--- Supplied material Enclosed Below ---

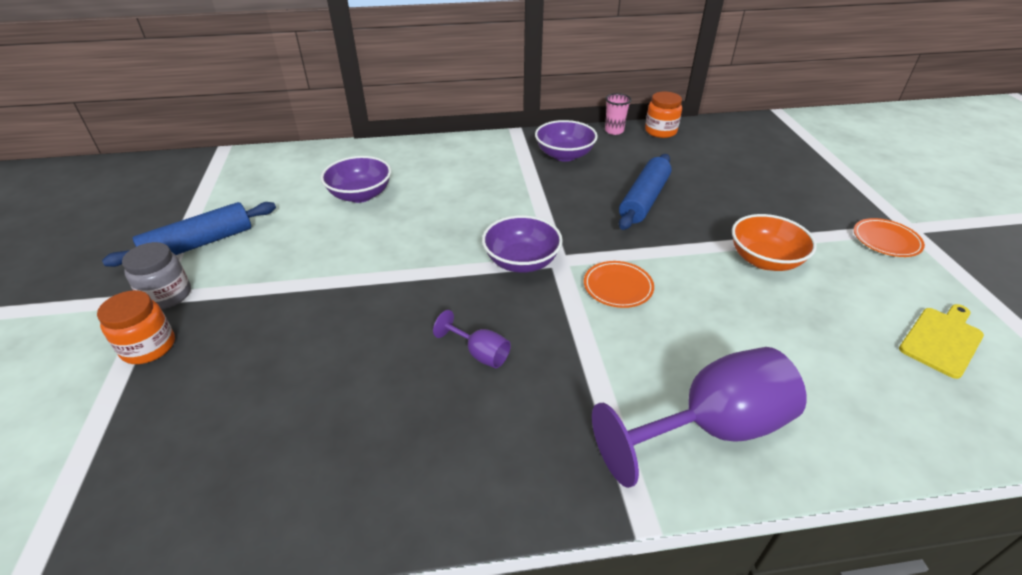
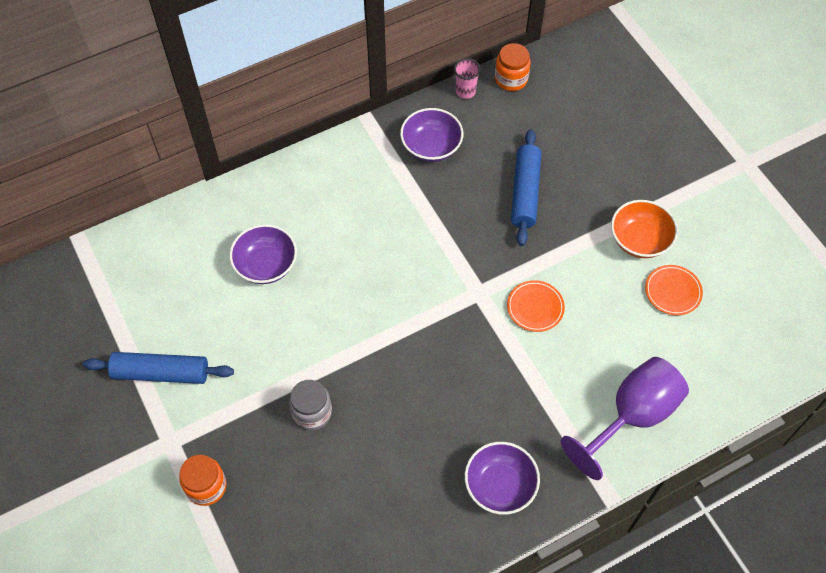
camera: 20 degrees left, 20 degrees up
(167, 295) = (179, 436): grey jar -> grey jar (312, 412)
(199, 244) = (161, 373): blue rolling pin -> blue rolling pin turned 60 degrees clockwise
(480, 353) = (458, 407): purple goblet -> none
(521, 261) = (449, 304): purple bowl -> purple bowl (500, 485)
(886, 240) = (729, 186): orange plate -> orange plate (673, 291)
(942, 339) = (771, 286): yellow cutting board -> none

--- End of Enclosed Supplied material ---

Count the lines above holding "purple". Give only the number.

2